[Spatial reasoning data]
—————

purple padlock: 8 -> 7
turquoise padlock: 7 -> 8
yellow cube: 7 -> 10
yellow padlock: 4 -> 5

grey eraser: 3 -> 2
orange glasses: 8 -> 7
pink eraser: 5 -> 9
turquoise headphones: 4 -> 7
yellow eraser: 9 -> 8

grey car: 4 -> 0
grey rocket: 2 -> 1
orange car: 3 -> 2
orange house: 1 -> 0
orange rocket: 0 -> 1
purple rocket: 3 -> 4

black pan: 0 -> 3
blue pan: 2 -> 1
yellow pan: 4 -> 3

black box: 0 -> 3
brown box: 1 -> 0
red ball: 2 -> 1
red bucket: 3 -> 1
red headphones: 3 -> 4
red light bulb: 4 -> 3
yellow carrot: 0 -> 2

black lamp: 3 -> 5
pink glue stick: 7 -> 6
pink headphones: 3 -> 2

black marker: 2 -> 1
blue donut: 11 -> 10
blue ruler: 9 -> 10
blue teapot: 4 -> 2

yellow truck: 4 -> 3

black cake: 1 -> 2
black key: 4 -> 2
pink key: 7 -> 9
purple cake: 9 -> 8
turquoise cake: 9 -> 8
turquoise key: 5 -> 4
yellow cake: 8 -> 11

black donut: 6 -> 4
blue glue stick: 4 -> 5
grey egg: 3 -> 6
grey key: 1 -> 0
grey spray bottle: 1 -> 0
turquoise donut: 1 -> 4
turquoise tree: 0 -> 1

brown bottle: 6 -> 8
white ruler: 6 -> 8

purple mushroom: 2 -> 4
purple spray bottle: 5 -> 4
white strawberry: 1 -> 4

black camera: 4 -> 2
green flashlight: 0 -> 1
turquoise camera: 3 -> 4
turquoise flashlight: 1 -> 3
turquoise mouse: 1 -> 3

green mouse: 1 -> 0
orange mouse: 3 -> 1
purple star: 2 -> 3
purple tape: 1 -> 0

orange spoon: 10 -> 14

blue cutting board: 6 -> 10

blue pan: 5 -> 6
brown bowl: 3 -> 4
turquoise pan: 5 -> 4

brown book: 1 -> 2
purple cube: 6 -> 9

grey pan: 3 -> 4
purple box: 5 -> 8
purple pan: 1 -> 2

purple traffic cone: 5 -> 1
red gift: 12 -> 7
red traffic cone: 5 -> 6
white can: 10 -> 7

—————

:: PROBLEM STATEMENT ::
Above are the lines; repeat exactly the ones from the line containing "orange mouse: 3 -> 1" down to the line containing "purple pan: 1 -> 2", both inclusive.

:: WRITTEN ANSWER ::
orange mouse: 3 -> 1
purple star: 2 -> 3
purple tape: 1 -> 0

orange spoon: 10 -> 14

blue cutting board: 6 -> 10

blue pan: 5 -> 6
brown bowl: 3 -> 4
turquoise pan: 5 -> 4

brown book: 1 -> 2
purple cube: 6 -> 9

grey pan: 3 -> 4
purple box: 5 -> 8
purple pan: 1 -> 2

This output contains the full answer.